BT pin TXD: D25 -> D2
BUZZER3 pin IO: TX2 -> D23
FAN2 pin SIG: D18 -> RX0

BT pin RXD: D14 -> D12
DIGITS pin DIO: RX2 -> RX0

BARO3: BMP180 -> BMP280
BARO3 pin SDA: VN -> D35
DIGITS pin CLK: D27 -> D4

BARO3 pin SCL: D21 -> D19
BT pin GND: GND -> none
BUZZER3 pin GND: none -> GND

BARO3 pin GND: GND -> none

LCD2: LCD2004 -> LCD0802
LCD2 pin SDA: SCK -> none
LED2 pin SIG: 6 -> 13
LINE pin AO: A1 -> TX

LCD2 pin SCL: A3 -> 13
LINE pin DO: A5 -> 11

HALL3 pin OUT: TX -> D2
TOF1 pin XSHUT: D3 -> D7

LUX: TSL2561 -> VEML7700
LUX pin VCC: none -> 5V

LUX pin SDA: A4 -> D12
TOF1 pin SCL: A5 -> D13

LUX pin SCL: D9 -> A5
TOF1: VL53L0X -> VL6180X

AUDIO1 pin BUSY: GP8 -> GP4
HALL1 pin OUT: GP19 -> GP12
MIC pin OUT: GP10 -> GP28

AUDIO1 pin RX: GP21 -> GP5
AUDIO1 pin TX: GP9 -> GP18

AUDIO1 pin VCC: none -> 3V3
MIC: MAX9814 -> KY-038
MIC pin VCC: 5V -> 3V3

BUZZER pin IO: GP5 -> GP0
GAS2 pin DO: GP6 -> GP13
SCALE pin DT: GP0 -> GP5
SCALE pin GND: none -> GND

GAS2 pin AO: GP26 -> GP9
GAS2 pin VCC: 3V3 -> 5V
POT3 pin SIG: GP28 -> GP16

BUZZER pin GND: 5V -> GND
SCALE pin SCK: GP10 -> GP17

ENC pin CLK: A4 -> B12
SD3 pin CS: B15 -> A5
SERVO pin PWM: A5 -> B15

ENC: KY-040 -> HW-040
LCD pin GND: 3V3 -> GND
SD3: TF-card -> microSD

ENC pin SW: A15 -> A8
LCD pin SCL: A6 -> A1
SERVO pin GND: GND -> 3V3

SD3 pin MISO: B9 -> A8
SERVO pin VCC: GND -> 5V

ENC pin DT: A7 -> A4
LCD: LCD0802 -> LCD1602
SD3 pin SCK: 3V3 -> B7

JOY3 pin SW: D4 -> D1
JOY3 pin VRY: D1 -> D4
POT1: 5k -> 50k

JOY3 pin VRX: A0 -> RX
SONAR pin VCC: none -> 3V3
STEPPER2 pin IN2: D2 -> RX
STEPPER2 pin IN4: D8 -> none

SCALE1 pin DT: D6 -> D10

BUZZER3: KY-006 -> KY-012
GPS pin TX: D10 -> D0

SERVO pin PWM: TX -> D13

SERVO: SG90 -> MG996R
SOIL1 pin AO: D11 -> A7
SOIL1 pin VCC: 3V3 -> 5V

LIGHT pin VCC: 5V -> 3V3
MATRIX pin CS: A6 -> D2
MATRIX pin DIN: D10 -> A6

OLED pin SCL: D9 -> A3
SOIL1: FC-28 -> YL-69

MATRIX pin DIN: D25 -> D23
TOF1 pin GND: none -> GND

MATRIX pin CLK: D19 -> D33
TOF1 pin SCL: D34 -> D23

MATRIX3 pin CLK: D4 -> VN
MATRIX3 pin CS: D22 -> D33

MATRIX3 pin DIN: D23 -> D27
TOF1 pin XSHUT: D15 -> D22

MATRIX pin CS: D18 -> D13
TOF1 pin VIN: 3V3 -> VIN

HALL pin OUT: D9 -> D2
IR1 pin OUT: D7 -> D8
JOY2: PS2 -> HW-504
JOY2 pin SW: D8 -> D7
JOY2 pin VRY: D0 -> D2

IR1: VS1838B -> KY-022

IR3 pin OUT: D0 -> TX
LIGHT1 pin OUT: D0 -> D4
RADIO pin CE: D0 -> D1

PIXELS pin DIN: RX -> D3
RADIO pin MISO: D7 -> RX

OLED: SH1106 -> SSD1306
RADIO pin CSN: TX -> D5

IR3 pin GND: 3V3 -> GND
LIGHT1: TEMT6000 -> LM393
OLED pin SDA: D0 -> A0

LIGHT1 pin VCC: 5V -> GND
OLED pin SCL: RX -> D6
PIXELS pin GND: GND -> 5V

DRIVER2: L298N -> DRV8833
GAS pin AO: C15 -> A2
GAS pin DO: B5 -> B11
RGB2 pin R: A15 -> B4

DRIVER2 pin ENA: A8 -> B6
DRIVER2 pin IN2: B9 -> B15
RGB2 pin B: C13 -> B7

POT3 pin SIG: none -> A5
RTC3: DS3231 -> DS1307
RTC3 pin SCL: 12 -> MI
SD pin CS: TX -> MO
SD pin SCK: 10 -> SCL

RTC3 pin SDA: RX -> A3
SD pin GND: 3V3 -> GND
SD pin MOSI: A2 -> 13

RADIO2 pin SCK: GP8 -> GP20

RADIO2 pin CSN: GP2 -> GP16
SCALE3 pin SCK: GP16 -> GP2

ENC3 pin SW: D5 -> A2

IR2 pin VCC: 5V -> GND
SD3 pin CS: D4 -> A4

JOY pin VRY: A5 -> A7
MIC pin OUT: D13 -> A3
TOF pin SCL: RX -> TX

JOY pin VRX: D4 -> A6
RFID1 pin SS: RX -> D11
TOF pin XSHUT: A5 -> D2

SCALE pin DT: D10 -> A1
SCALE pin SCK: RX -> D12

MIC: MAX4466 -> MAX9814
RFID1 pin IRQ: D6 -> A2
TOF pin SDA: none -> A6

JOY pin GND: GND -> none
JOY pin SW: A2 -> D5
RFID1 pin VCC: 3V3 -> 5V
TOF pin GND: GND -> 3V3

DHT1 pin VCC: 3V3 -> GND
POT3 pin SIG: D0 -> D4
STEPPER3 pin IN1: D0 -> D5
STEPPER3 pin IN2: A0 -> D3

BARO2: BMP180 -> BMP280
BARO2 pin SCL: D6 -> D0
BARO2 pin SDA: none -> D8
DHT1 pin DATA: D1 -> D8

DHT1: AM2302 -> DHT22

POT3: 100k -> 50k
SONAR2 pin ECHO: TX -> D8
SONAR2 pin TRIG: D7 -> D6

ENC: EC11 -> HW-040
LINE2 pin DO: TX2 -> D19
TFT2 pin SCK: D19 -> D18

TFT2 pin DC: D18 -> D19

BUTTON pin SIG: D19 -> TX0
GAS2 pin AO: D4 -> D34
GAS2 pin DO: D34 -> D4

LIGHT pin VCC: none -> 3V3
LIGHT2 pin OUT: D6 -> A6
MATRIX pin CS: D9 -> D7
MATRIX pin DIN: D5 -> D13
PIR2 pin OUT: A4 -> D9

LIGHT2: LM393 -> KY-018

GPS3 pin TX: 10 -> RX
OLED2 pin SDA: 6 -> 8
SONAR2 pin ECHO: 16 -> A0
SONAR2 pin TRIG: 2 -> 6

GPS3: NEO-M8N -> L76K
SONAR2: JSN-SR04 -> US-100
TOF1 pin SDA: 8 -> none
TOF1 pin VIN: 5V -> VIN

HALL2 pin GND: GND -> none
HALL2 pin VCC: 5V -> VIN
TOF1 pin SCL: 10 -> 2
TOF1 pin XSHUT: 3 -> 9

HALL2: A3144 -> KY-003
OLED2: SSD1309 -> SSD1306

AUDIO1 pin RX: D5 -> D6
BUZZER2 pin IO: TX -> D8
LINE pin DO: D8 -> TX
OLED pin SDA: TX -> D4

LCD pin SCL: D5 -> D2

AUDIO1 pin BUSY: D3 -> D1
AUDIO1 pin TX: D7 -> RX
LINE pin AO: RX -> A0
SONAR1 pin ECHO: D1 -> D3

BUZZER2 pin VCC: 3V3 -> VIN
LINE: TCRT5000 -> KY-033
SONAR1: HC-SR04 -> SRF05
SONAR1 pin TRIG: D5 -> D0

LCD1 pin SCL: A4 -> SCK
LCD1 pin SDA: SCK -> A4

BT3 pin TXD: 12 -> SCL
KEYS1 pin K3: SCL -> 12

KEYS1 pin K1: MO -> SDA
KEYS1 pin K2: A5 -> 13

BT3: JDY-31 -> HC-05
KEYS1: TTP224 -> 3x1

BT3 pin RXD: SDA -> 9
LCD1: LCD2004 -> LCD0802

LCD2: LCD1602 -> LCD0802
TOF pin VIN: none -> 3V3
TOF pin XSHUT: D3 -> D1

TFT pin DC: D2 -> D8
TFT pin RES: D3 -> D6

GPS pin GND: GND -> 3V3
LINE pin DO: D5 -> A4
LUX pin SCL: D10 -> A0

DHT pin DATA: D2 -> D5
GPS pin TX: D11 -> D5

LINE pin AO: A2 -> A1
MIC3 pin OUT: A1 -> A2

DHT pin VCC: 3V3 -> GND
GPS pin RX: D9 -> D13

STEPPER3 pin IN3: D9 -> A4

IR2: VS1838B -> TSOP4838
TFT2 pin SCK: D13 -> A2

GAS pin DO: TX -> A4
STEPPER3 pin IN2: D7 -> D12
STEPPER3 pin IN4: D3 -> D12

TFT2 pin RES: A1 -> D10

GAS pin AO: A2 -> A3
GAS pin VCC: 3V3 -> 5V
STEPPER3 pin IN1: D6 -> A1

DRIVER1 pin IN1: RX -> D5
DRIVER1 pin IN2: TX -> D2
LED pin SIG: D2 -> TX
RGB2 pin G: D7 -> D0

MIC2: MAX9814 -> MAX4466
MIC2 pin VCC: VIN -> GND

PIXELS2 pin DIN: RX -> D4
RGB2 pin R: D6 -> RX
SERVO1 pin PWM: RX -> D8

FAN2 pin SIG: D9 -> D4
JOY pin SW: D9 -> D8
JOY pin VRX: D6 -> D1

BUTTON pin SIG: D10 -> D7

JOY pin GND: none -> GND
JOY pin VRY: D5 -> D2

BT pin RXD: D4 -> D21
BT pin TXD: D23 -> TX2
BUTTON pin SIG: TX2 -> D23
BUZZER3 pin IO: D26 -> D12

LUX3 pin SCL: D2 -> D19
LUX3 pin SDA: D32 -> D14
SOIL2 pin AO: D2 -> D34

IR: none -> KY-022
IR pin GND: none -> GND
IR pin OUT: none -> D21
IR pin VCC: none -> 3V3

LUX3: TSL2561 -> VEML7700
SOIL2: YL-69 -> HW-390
++++
YOUR GOAL:
Please output the lines of the listing above that fall in the stretch from the one with "ENC pin SW: A15 -> A8" through the one with "SCALE1 pin DT: D6 -> D10", exactly and only those.

SOLUTION FOR THIS PROBLEM:
ENC pin SW: A15 -> A8
LCD pin SCL: A6 -> A1
SERVO pin GND: GND -> 3V3

SD3 pin MISO: B9 -> A8
SERVO pin VCC: GND -> 5V

ENC pin DT: A7 -> A4
LCD: LCD0802 -> LCD1602
SD3 pin SCK: 3V3 -> B7

JOY3 pin SW: D4 -> D1
JOY3 pin VRY: D1 -> D4
POT1: 5k -> 50k

JOY3 pin VRX: A0 -> RX
SONAR pin VCC: none -> 3V3
STEPPER2 pin IN2: D2 -> RX
STEPPER2 pin IN4: D8 -> none

SCALE1 pin DT: D6 -> D10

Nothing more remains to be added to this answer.